- **What to do**: The line containing "red semicircle: (455, 250)" marks the start of the required copy, which runs to the final line of the entries; return those lines exactly, without any pictures.

- **Data for the task**:
<<<<

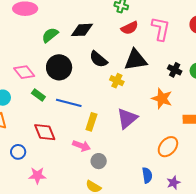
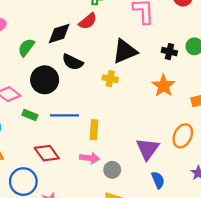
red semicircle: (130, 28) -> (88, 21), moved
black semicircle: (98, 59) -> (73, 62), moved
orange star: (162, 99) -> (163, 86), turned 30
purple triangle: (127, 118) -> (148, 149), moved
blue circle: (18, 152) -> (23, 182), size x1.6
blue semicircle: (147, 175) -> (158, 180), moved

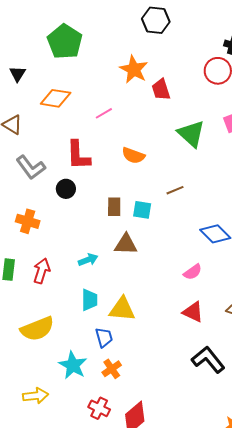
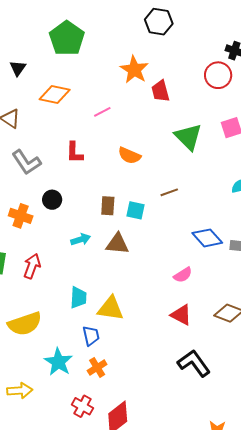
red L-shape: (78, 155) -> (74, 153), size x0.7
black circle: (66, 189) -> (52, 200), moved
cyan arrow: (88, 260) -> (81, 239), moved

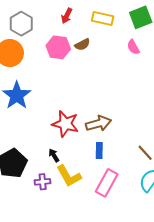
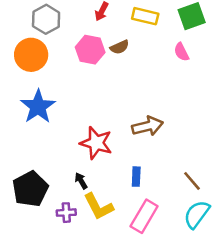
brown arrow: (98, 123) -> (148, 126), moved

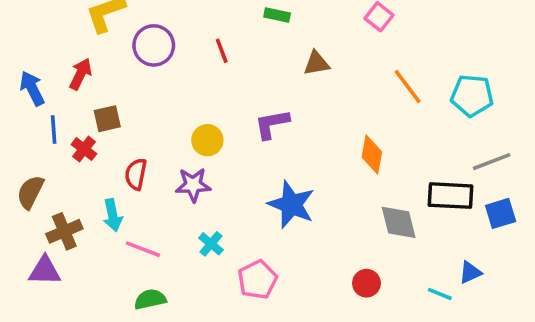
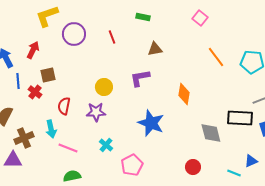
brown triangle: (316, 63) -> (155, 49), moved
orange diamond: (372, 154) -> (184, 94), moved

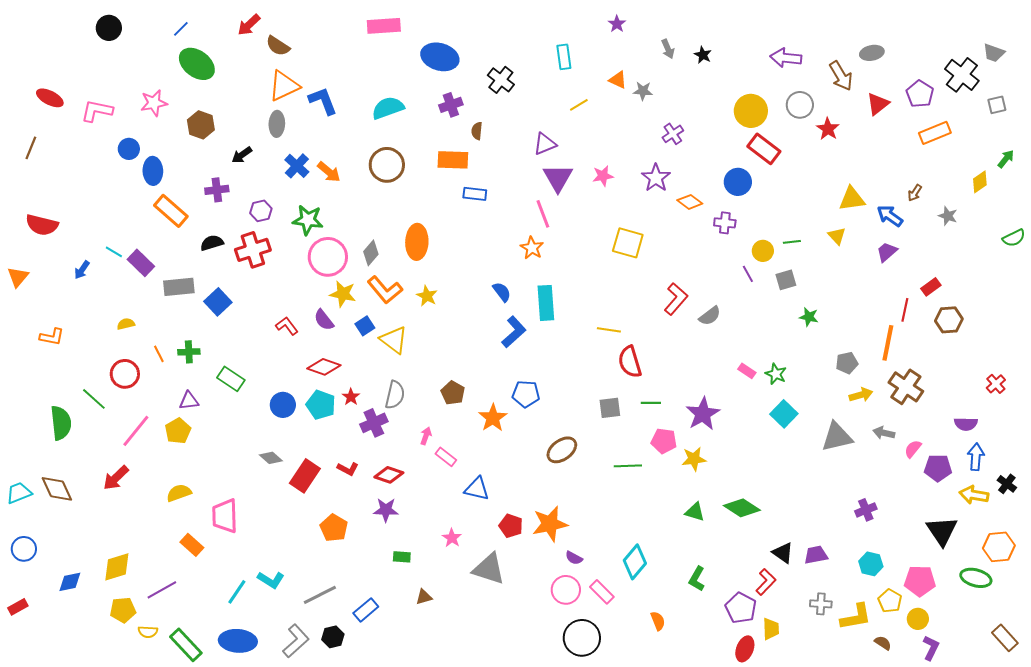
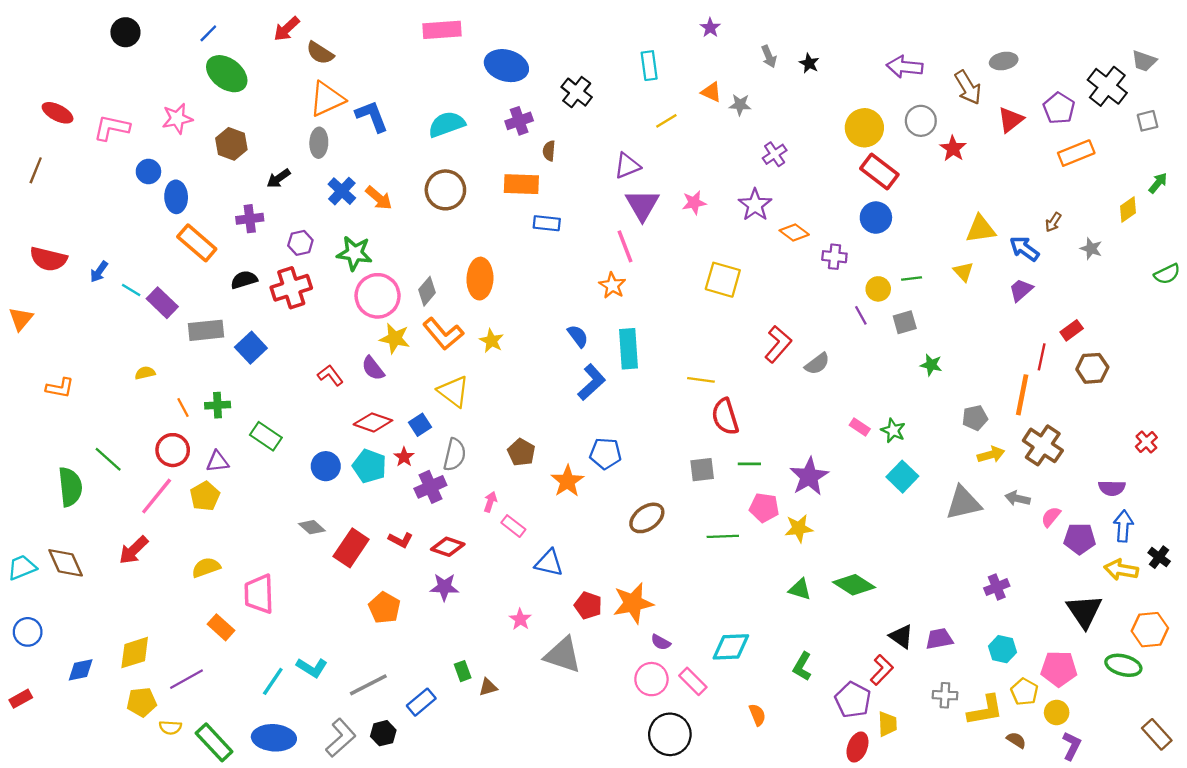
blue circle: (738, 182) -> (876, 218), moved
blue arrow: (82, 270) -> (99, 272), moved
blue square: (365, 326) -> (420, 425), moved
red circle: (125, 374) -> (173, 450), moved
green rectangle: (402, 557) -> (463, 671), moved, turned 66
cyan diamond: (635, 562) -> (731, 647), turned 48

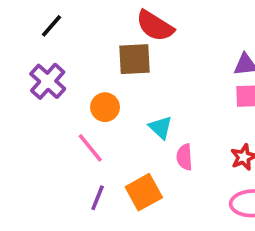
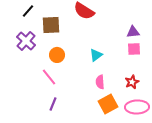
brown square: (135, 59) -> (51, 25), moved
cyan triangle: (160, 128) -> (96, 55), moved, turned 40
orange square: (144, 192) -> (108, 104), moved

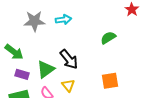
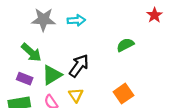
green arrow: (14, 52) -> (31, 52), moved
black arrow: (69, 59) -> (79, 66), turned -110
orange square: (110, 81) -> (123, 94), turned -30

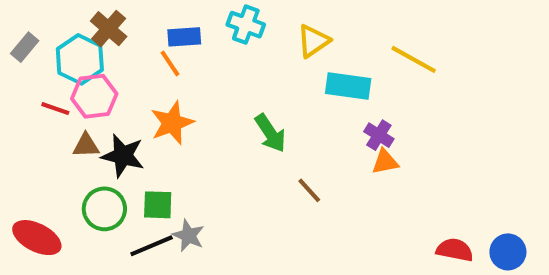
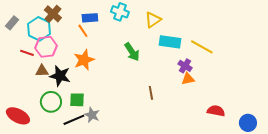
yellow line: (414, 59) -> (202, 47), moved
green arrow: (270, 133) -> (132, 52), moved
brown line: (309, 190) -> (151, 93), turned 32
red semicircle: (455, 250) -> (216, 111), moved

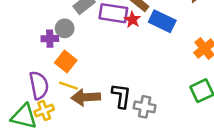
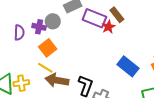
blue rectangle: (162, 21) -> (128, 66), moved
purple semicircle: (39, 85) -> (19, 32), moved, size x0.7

>>>>

- **Exercise answer**:
red semicircle: (455, 250) -> (216, 111), moved

blue rectangle: (162, 21) -> (128, 66), moved
purple semicircle: (39, 85) -> (19, 32), moved, size x0.7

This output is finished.